**Problem requirements**
Among the lines of data below, reproduce only those from the one with "green tape [276,134,350,188] -> none" through the one with "yellow tape [823,513,960,640]", exactly as they stand, both ends included.

**Working data**

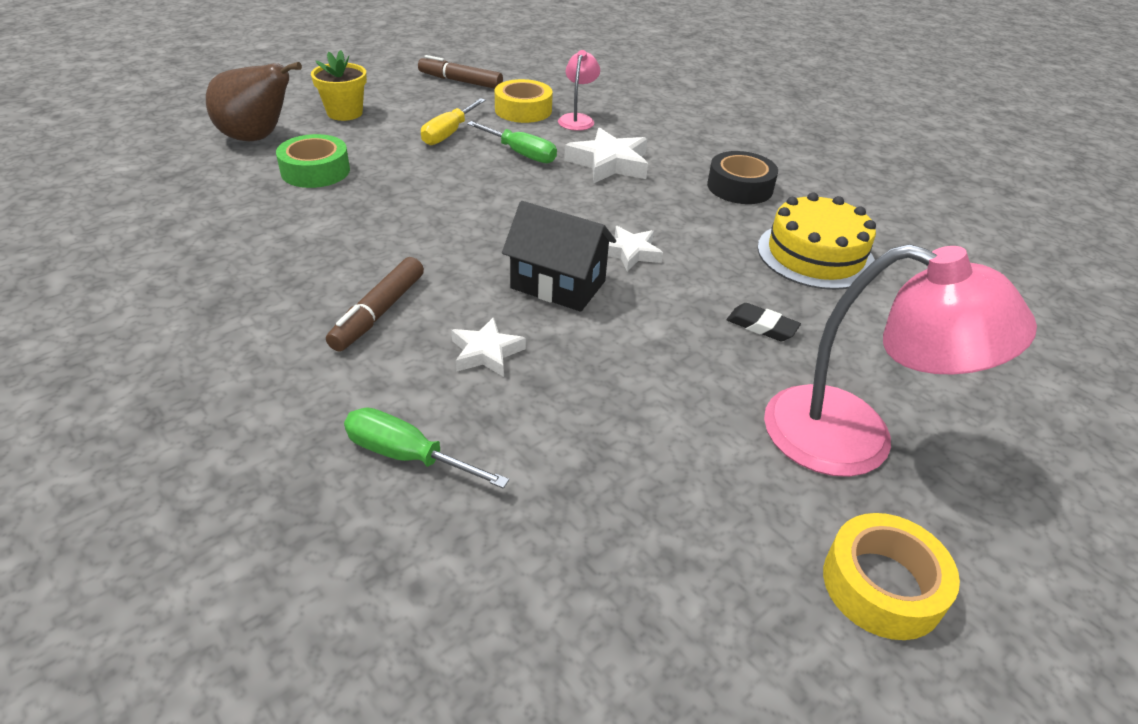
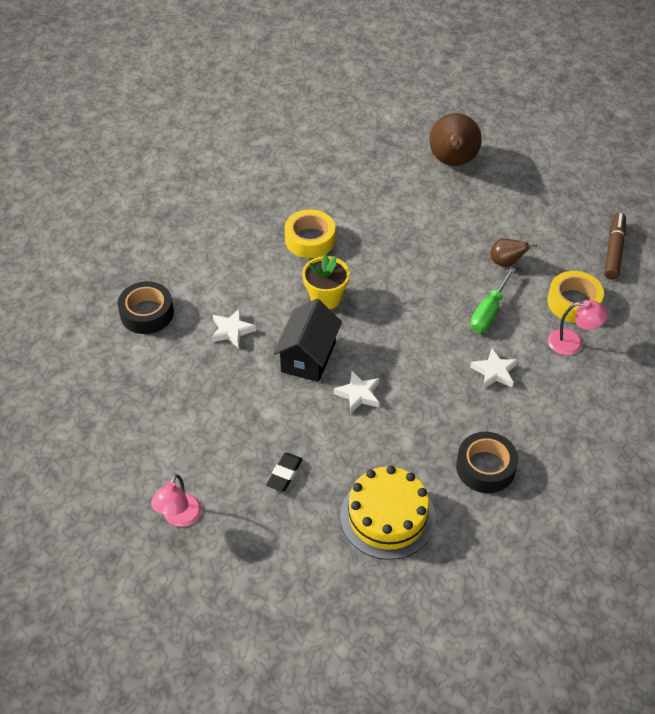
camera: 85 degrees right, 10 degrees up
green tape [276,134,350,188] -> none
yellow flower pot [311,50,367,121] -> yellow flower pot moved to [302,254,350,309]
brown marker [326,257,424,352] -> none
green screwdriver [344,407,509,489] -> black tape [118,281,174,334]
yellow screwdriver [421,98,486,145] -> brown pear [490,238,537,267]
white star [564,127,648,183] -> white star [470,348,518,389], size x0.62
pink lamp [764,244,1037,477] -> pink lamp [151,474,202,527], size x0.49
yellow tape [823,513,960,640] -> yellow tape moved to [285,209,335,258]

---

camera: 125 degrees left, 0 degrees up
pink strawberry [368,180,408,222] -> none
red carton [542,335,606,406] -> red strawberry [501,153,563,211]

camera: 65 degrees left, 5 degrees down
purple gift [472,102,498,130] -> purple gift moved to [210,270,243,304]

**Output for this task**
green tape [276,134,350,188] -> none
yellow flower pot [311,50,367,121] -> yellow flower pot moved to [302,254,350,309]
brown marker [326,257,424,352] -> none
green screwdriver [344,407,509,489] -> black tape [118,281,174,334]
yellow screwdriver [421,98,486,145] -> brown pear [490,238,537,267]
white star [564,127,648,183] -> white star [470,348,518,389], size x0.62
pink lamp [764,244,1037,477] -> pink lamp [151,474,202,527], size x0.49
yellow tape [823,513,960,640] -> yellow tape moved to [285,209,335,258]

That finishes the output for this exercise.